▼
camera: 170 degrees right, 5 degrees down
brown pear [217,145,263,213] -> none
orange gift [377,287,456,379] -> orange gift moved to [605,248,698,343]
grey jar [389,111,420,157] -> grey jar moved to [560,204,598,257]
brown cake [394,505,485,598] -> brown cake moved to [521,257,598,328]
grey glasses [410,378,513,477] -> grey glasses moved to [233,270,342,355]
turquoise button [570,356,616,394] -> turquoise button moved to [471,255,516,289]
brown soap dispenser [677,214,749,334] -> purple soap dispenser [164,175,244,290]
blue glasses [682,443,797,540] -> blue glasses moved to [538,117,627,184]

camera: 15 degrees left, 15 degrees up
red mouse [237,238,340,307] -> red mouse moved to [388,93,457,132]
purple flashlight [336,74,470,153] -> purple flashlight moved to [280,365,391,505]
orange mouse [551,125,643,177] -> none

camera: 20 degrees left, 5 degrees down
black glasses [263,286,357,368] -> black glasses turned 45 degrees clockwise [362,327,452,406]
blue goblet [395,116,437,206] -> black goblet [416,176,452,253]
▲
▼
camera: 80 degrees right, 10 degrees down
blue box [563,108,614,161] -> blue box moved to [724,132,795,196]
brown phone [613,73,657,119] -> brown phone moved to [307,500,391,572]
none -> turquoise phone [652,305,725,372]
▲
▼
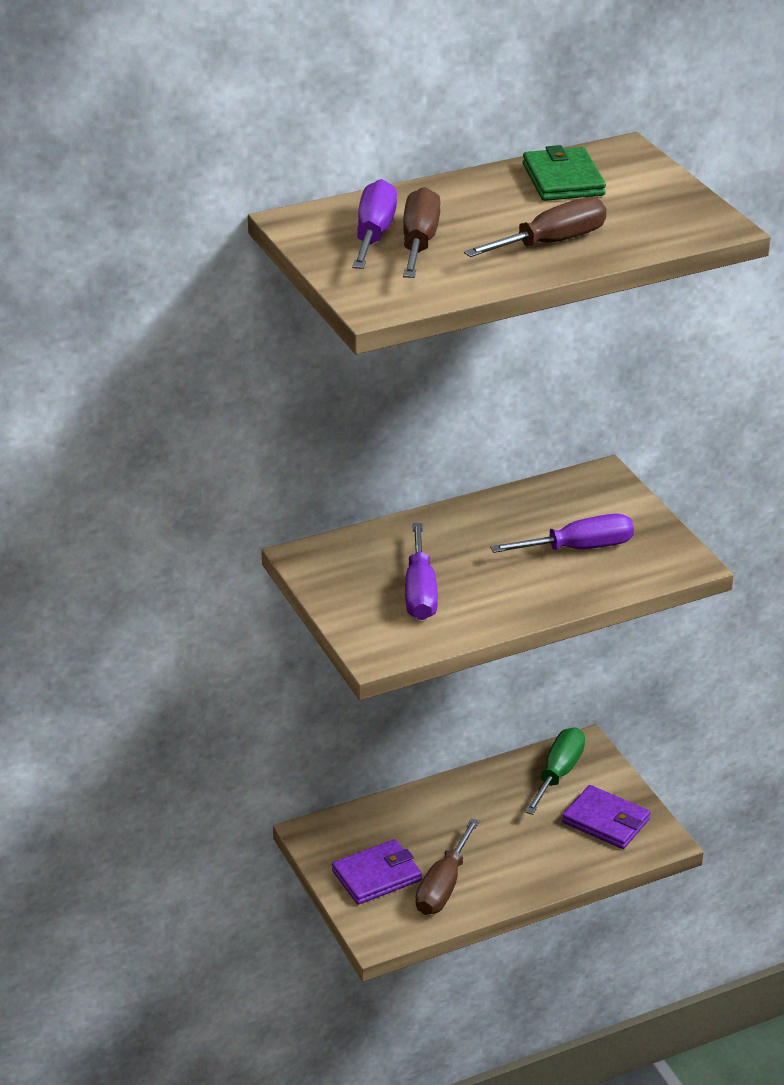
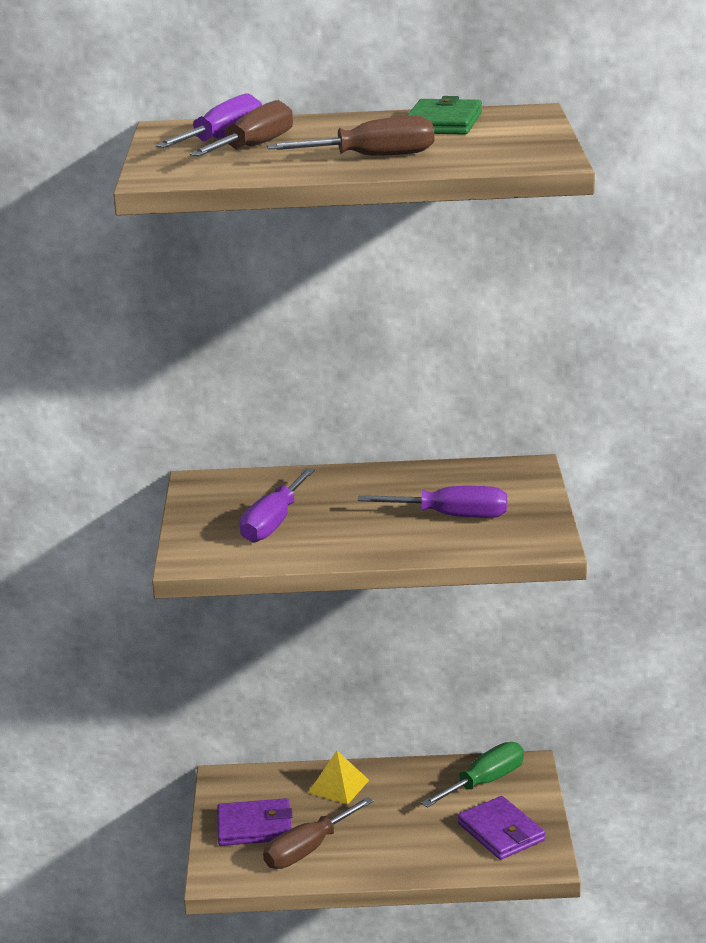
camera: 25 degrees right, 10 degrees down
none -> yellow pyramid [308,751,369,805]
▲
▸ Job item:
In the entries above, find each line with the string "mouse" and copy it.

▸ Task result:
red mouse [237,238,340,307] -> red mouse moved to [388,93,457,132]
orange mouse [551,125,643,177] -> none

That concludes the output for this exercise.